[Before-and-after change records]
[Start of Attachment]

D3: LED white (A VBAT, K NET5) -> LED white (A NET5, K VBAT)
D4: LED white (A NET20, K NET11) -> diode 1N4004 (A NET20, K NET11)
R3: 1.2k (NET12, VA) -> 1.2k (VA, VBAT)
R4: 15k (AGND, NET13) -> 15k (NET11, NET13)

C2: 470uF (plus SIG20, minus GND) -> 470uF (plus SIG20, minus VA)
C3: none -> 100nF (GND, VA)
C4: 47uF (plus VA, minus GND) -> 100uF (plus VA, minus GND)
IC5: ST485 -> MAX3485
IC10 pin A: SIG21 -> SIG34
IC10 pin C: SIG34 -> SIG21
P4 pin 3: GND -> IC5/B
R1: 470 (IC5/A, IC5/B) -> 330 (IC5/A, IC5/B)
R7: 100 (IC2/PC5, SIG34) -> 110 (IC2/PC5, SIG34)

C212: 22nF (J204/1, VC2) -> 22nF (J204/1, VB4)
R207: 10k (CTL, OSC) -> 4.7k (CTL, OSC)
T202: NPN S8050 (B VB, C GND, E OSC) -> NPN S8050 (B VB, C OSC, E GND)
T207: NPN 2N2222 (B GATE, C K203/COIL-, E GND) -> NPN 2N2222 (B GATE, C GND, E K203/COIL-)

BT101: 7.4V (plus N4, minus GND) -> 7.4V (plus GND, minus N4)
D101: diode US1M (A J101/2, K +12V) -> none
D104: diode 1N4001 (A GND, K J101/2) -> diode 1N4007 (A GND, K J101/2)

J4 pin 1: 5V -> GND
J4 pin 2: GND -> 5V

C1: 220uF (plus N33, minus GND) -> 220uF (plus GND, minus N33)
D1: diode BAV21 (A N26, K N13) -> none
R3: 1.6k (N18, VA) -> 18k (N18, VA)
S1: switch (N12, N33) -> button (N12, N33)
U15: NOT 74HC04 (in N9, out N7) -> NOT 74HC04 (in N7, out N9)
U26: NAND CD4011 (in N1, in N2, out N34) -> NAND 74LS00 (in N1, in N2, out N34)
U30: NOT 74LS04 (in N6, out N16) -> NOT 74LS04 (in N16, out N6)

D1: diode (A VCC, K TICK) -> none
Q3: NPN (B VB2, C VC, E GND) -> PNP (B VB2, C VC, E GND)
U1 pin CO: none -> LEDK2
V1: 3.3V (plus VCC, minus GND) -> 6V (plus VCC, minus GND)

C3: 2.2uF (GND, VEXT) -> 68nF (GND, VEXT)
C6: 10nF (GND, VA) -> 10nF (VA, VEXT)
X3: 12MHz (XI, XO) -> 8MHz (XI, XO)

[End of Attachment]

__Exercise instructions__
Line by line, retype all of the records exactly.

__Reply to the task__
D3: LED white (A VBAT, K NET5) -> LED white (A NET5, K VBAT)
D4: LED white (A NET20, K NET11) -> diode 1N4004 (A NET20, K NET11)
R3: 1.2k (NET12, VA) -> 1.2k (VA, VBAT)
R4: 15k (AGND, NET13) -> 15k (NET11, NET13)

C2: 470uF (plus SIG20, minus GND) -> 470uF (plus SIG20, minus VA)
C3: none -> 100nF (GND, VA)
C4: 47uF (plus VA, minus GND) -> 100uF (plus VA, minus GND)
IC5: ST485 -> MAX3485
IC10 pin A: SIG21 -> SIG34
IC10 pin C: SIG34 -> SIG21
P4 pin 3: GND -> IC5/B
R1: 470 (IC5/A, IC5/B) -> 330 (IC5/A, IC5/B)
R7: 100 (IC2/PC5, SIG34) -> 110 (IC2/PC5, SIG34)

C212: 22nF (J204/1, VC2) -> 22nF (J204/1, VB4)
R207: 10k (CTL, OSC) -> 4.7k (CTL, OSC)
T202: NPN S8050 (B VB, C GND, E OSC) -> NPN S8050 (B VB, C OSC, E GND)
T207: NPN 2N2222 (B GATE, C K203/COIL-, E GND) -> NPN 2N2222 (B GATE, C GND, E K203/COIL-)

BT101: 7.4V (plus N4, minus GND) -> 7.4V (plus GND, minus N4)
D101: diode US1M (A J101/2, K +12V) -> none
D104: diode 1N4001 (A GND, K J101/2) -> diode 1N4007 (A GND, K J101/2)

J4 pin 1: 5V -> GND
J4 pin 2: GND -> 5V

C1: 220uF (plus N33, minus GND) -> 220uF (plus GND, minus N33)
D1: diode BAV21 (A N26, K N13) -> none
R3: 1.6k (N18, VA) -> 18k (N18, VA)
S1: switch (N12, N33) -> button (N12, N33)
U15: NOT 74HC04 (in N9, out N7) -> NOT 74HC04 (in N7, out N9)
U26: NAND CD4011 (in N1, in N2, out N34) -> NAND 74LS00 (in N1, in N2, out N34)
U30: NOT 74LS04 (in N6, out N16) -> NOT 74LS04 (in N16, out N6)

D1: diode (A VCC, K TICK) -> none
Q3: NPN (B VB2, C VC, E GND) -> PNP (B VB2, C VC, E GND)
U1 pin CO: none -> LEDK2
V1: 3.3V (plus VCC, minus GND) -> 6V (plus VCC, minus GND)

C3: 2.2uF (GND, VEXT) -> 68nF (GND, VEXT)
C6: 10nF (GND, VA) -> 10nF (VA, VEXT)
X3: 12MHz (XI, XO) -> 8MHz (XI, XO)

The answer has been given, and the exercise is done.